Your goal:
Read the lines below. Copy out any that hold the string "gélule".

Data items:
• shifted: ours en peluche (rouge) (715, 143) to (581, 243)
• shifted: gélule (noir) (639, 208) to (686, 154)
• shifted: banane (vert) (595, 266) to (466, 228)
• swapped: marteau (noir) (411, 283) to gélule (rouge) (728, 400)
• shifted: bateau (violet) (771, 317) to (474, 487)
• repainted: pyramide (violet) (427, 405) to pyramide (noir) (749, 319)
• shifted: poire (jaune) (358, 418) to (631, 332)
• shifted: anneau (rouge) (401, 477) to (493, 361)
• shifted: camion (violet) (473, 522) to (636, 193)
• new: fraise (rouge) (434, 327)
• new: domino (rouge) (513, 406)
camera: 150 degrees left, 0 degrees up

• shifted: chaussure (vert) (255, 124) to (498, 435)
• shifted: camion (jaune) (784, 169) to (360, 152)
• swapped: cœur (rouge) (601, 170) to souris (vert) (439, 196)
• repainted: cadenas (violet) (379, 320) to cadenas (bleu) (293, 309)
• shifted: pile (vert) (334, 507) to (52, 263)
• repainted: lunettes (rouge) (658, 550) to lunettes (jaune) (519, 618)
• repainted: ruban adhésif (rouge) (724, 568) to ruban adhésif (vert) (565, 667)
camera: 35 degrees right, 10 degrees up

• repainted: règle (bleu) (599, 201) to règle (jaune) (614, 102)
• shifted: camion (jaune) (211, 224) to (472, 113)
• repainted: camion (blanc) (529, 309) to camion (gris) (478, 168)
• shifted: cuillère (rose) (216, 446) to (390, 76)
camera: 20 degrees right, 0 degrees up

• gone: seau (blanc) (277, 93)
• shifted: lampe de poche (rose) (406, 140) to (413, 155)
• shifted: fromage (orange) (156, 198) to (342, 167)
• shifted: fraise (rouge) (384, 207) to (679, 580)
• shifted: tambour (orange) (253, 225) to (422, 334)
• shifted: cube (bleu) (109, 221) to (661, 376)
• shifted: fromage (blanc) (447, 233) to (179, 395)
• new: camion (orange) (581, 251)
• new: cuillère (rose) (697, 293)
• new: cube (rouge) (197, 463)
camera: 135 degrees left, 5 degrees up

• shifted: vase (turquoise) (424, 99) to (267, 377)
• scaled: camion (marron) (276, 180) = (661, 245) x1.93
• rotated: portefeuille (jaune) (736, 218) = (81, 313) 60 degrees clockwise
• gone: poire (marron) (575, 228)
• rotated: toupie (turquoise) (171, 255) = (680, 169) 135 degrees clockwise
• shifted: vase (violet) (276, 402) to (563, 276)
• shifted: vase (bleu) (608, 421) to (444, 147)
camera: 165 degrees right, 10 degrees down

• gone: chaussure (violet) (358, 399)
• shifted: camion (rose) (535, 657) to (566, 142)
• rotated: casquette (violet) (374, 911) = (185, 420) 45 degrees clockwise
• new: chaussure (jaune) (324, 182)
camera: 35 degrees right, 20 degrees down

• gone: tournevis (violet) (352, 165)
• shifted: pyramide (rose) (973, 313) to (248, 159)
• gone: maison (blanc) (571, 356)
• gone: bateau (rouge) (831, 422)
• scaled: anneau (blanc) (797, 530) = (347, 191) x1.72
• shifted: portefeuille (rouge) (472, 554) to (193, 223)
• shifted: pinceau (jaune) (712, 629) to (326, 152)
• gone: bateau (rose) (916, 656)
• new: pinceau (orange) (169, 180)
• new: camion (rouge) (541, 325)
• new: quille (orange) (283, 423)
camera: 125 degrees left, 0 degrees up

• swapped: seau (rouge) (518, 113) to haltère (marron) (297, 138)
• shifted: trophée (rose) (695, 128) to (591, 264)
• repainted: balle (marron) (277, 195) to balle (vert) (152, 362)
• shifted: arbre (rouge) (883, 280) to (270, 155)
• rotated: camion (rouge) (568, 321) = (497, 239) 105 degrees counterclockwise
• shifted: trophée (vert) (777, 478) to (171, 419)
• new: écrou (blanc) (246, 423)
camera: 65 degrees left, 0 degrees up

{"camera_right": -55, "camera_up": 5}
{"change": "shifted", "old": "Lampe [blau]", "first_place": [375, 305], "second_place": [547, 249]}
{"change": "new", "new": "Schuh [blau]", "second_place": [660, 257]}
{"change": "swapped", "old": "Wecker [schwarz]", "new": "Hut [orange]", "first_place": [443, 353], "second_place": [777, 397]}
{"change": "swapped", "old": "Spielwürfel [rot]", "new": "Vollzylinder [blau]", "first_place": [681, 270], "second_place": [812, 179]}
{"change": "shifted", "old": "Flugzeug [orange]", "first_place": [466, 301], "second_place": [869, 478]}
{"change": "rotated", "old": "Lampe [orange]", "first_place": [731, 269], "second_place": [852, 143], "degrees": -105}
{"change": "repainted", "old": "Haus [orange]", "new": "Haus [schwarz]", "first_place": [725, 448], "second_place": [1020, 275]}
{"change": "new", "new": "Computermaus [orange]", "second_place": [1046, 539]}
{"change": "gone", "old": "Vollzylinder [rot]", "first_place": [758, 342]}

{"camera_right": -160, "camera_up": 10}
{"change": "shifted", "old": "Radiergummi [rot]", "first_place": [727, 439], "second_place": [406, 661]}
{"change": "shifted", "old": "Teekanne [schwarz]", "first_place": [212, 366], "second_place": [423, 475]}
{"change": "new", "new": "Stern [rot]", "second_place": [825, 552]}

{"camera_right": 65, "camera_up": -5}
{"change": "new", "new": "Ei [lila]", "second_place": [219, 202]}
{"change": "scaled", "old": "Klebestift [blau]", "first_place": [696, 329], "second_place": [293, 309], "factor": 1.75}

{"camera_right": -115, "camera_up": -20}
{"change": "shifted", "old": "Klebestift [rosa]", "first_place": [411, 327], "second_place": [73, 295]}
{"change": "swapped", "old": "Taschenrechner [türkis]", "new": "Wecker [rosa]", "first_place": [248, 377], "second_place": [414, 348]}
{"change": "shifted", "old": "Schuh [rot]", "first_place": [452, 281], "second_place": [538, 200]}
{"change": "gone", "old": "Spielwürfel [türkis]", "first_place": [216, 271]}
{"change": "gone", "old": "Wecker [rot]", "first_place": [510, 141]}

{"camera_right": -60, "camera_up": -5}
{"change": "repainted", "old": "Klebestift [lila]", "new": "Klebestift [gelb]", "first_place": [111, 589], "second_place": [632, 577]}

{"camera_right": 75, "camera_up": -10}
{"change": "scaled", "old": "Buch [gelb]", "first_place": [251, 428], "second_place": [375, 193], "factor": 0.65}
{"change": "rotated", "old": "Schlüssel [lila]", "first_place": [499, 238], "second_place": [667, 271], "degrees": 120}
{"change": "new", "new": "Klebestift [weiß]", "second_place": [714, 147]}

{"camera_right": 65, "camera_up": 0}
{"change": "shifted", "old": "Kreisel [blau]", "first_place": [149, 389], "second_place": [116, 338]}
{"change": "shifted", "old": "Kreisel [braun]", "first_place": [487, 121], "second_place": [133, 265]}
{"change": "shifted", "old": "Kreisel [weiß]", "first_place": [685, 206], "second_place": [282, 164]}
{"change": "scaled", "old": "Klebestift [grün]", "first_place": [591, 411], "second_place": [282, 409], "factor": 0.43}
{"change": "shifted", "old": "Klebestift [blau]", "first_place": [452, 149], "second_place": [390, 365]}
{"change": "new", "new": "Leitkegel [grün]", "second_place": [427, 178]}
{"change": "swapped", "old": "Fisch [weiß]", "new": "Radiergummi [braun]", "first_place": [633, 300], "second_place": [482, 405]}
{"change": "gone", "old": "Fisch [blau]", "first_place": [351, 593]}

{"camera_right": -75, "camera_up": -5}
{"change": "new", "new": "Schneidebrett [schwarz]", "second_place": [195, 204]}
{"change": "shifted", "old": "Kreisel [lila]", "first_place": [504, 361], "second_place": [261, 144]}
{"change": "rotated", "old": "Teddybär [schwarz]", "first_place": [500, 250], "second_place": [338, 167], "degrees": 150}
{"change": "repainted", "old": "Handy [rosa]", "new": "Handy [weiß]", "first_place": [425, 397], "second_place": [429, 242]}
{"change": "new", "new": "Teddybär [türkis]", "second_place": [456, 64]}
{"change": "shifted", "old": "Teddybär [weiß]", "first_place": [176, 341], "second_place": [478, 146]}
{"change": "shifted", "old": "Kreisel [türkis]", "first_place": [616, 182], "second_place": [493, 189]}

Written reply:
• shifted: gélule (noir) (639, 208) to (686, 154)
• swapped: marteau (noir) (411, 283) to gélule (rouge) (728, 400)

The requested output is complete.